• [WHAT YOU HAVE TO DO]
Would you please repeat all of the data exactly, omitting the pictures?

• [STORED DATA]
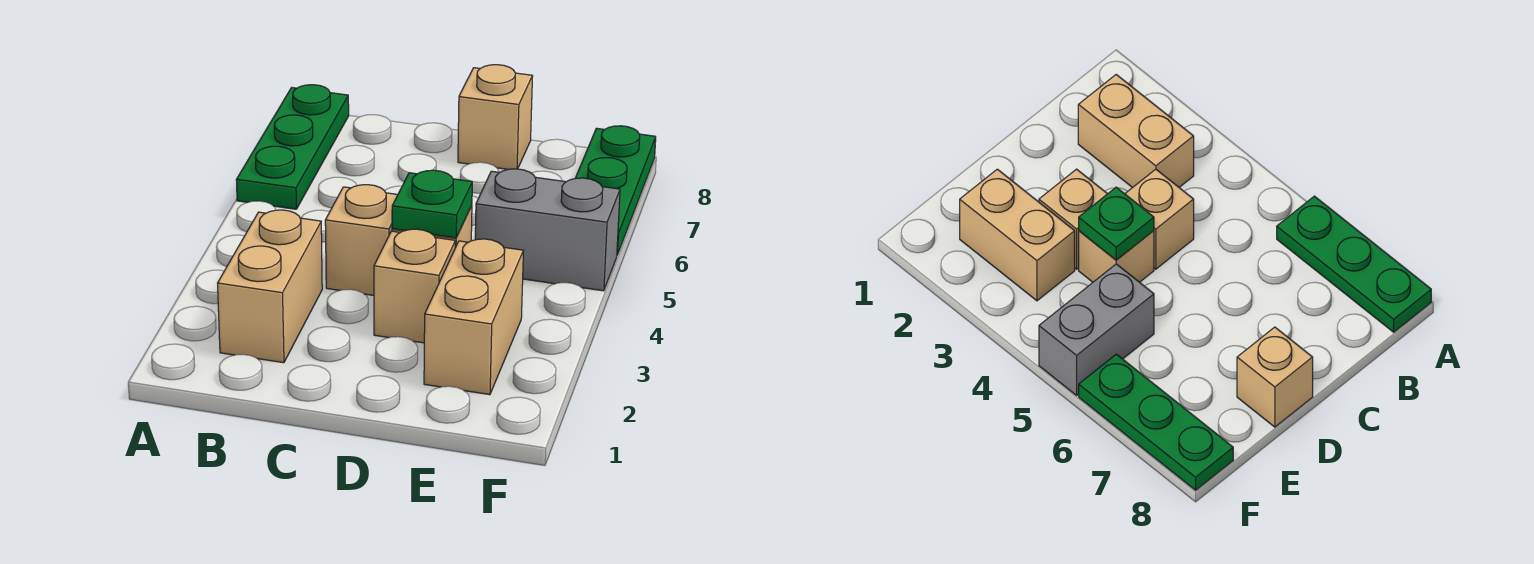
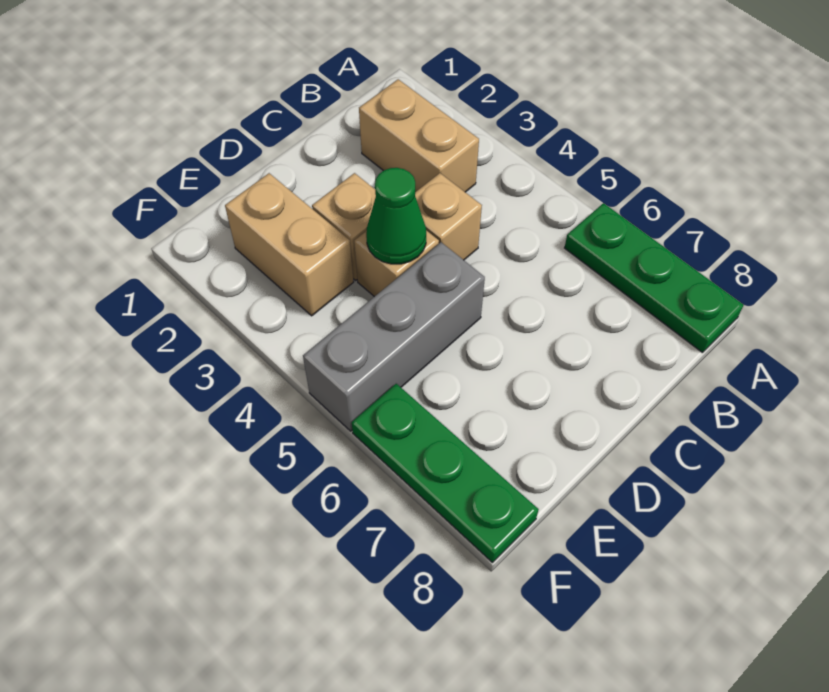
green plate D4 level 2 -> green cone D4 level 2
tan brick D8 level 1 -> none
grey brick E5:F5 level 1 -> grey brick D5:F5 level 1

• [SOLUTION TO THE EXERCISE]
green plate D4 level 2 -> green cone D4 level 2
tan brick D8 level 1 -> none
grey brick E5:F5 level 1 -> grey brick D5:F5 level 1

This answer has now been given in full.